**Prompt:** The records below need to be set down again exactly; their images stay out.

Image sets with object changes
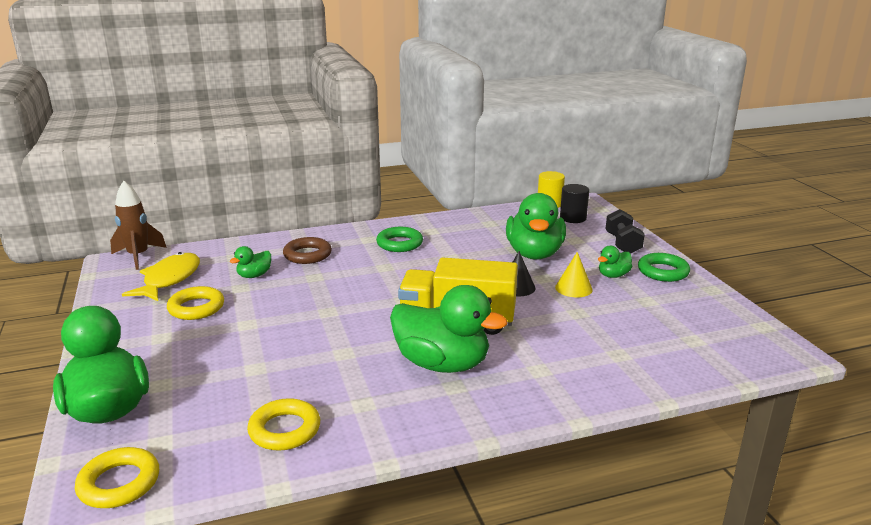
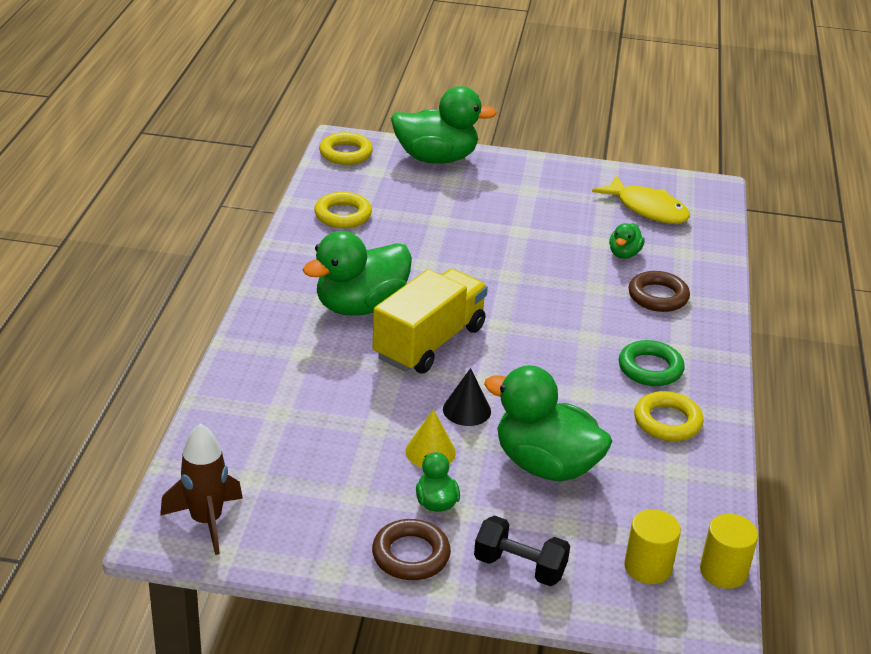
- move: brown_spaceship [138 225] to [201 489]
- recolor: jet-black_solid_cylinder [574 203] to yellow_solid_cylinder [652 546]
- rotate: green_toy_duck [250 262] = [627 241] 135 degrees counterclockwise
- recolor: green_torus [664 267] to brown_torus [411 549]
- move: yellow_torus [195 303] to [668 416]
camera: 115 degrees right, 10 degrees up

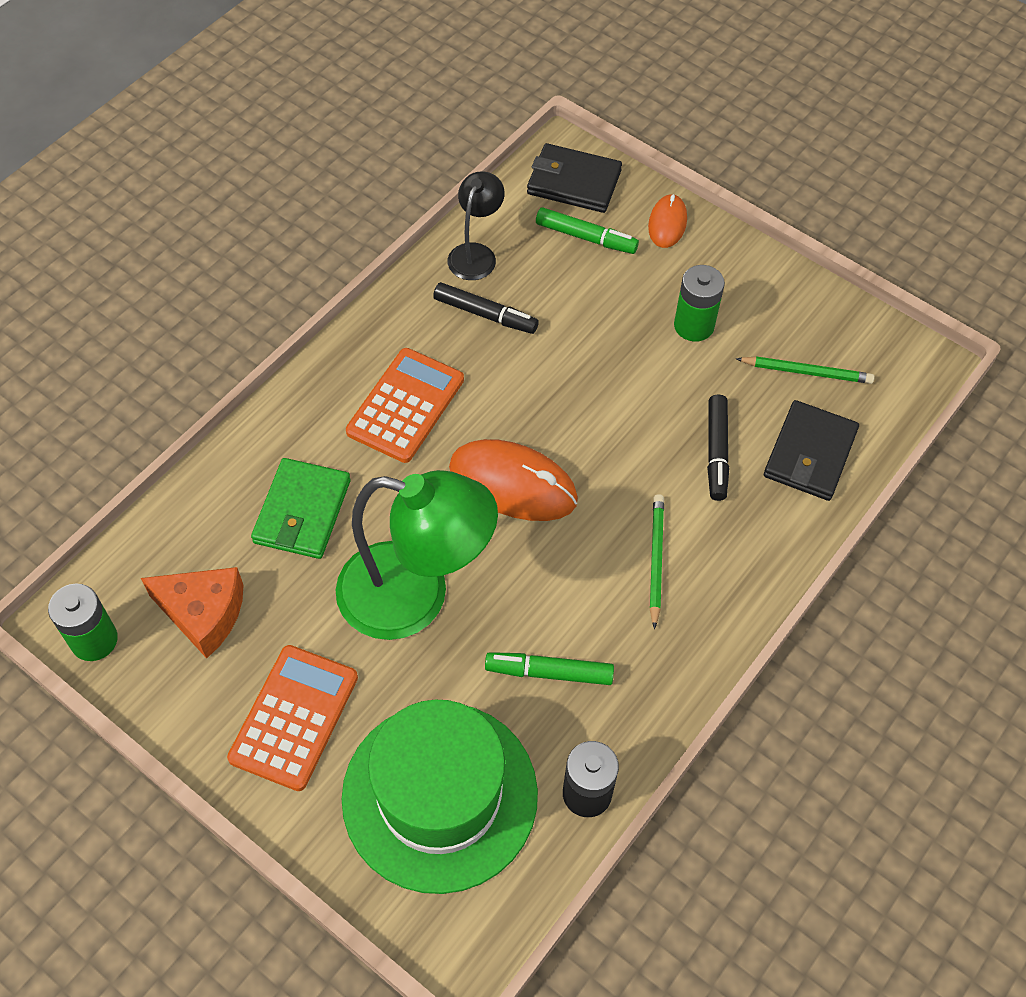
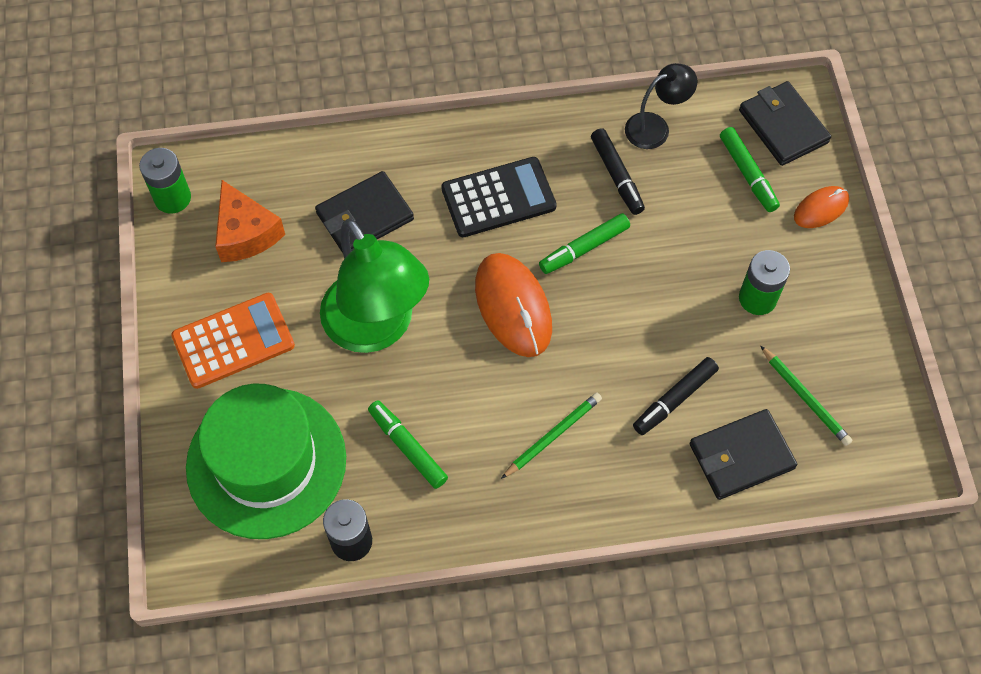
- recolor: orange_calculator [405 405] to jet-black_calculator [499 197]
- recolor: green_card_wallet [301 508] to jet-black_card_wallet [364 212]
- insert: green_felt_pen [584 243]
camera: 45 degrees right, 5 degrees up

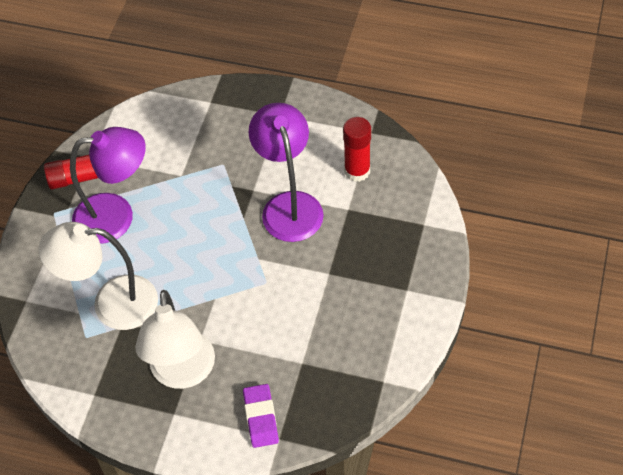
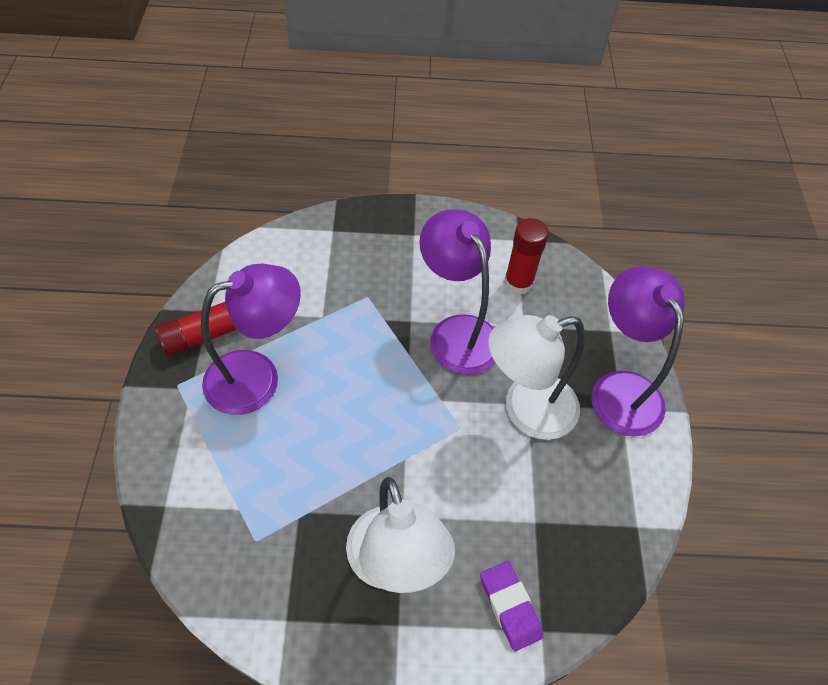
- move: white_lamp [98 276] to [536 377]
- insert: purple_lamp [638 351]
camera: 20 degrees left, 0 degrees up

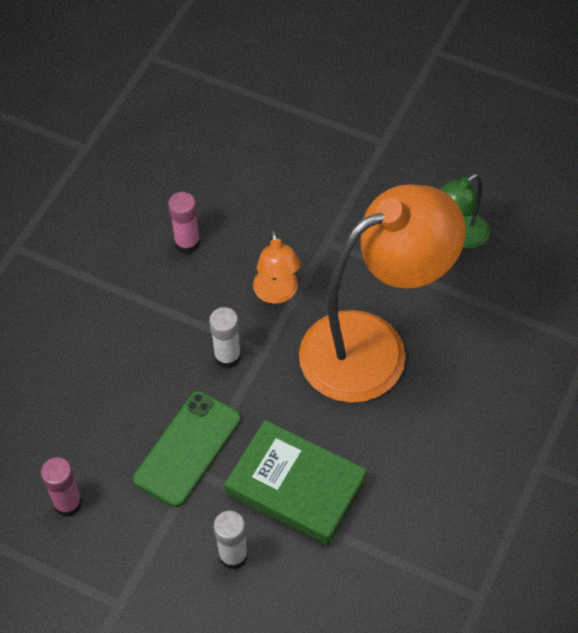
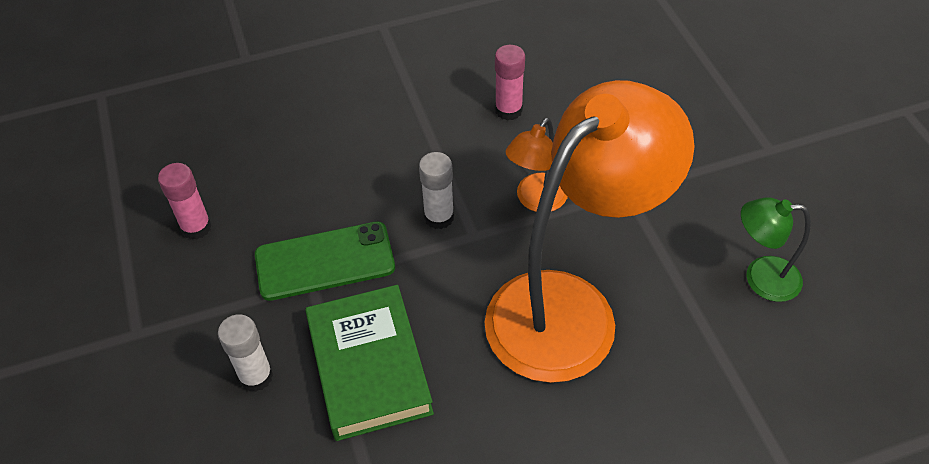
- rotate: orange_lamp [382 293] = [589 231] 60 degrees counterclockwise
camera: 45 degrees right, 5 degrees down

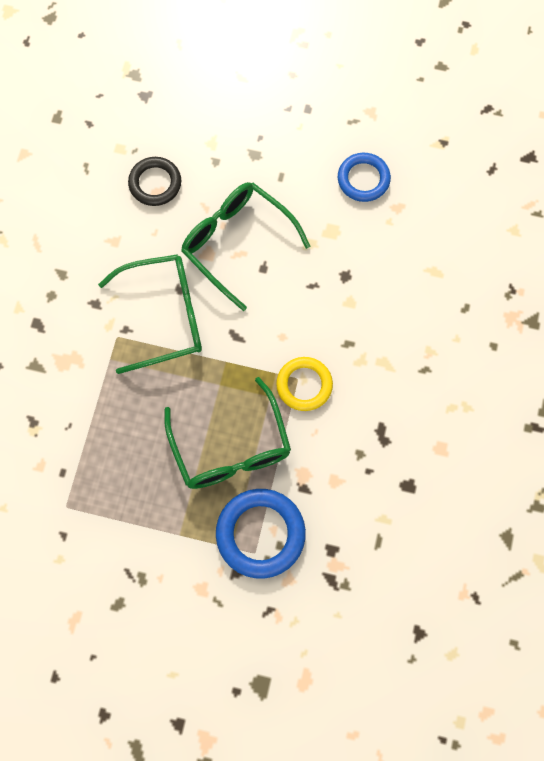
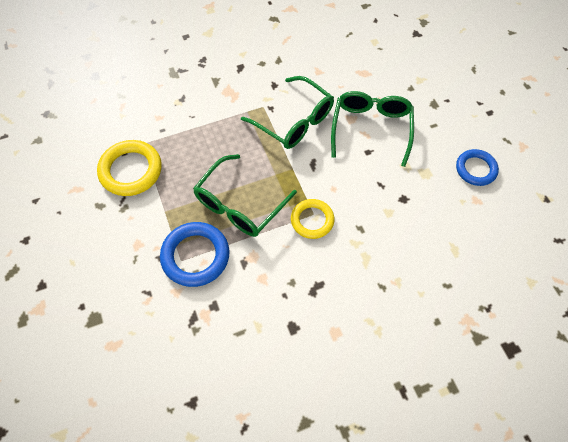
- delete: jet-black_torus [154 181]
- insert: yellow_torus [129 168]
camera: 55 degrees right, 10 degrees down

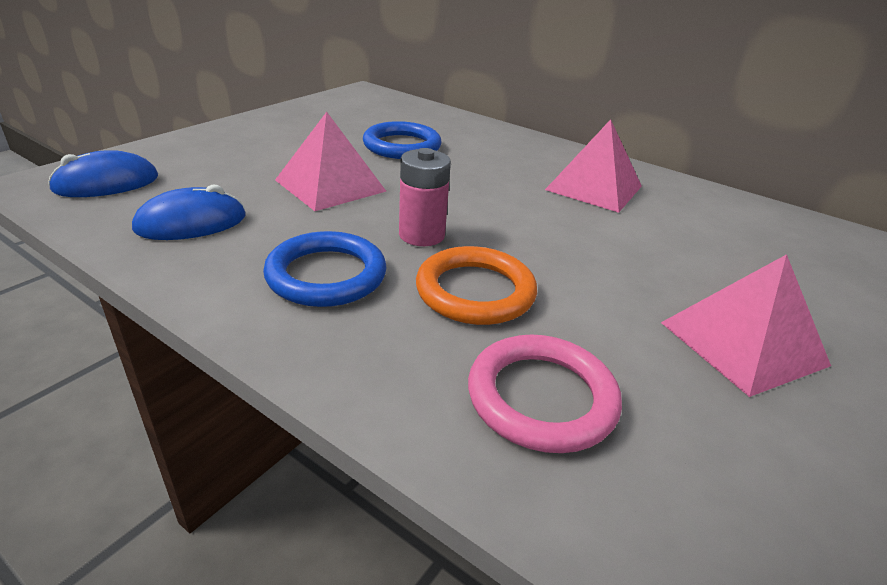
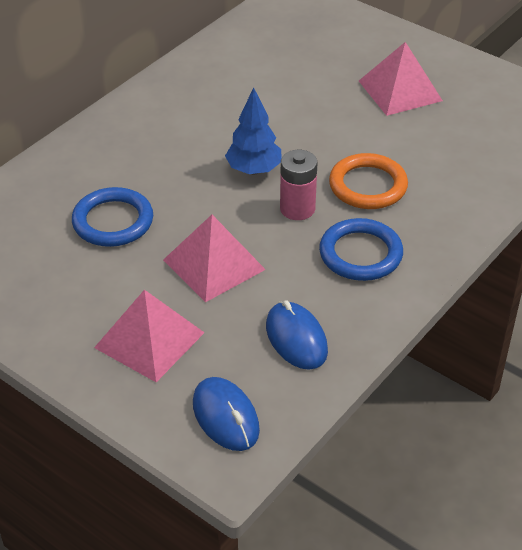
- move: rosy_pyramid_shape [593 166] to [149 336]
- delete: rosy_torus [545 393]
- insert: royal_blue_tree [253 131]
camera: 85 degrees left, 10 degrees up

**Exercise solution:**
- move: brown_spaceship [138 225] to [201 489]
- recolor: jet-black_solid_cylinder [574 203] to yellow_solid_cylinder [652 546]
- rotate: green_toy_duck [250 262] = [627 241] 135 degrees counterclockwise
- recolor: green_torus [664 267] to brown_torus [411 549]
- move: yellow_torus [195 303] to [668 416]
camera: 115 degrees right, 10 degrees up

- recolor: orange_calculator [405 405] to jet-black_calculator [499 197]
- recolor: green_card_wallet [301 508] to jet-black_card_wallet [364 212]
- insert: green_felt_pen [584 243]
camera: 45 degrees right, 5 degrees up

- move: white_lamp [98 276] to [536 377]
- insert: purple_lamp [638 351]
camera: 20 degrees left, 0 degrees up

- rotate: orange_lamp [382 293] = [589 231] 60 degrees counterclockwise
camera: 45 degrees right, 5 degrees down

- delete: jet-black_torus [154 181]
- insert: yellow_torus [129 168]
camera: 55 degrees right, 10 degrees down

- move: rosy_pyramid_shape [593 166] to [149 336]
- delete: rosy_torus [545 393]
- insert: royal_blue_tree [253 131]
camera: 85 degrees left, 10 degrees up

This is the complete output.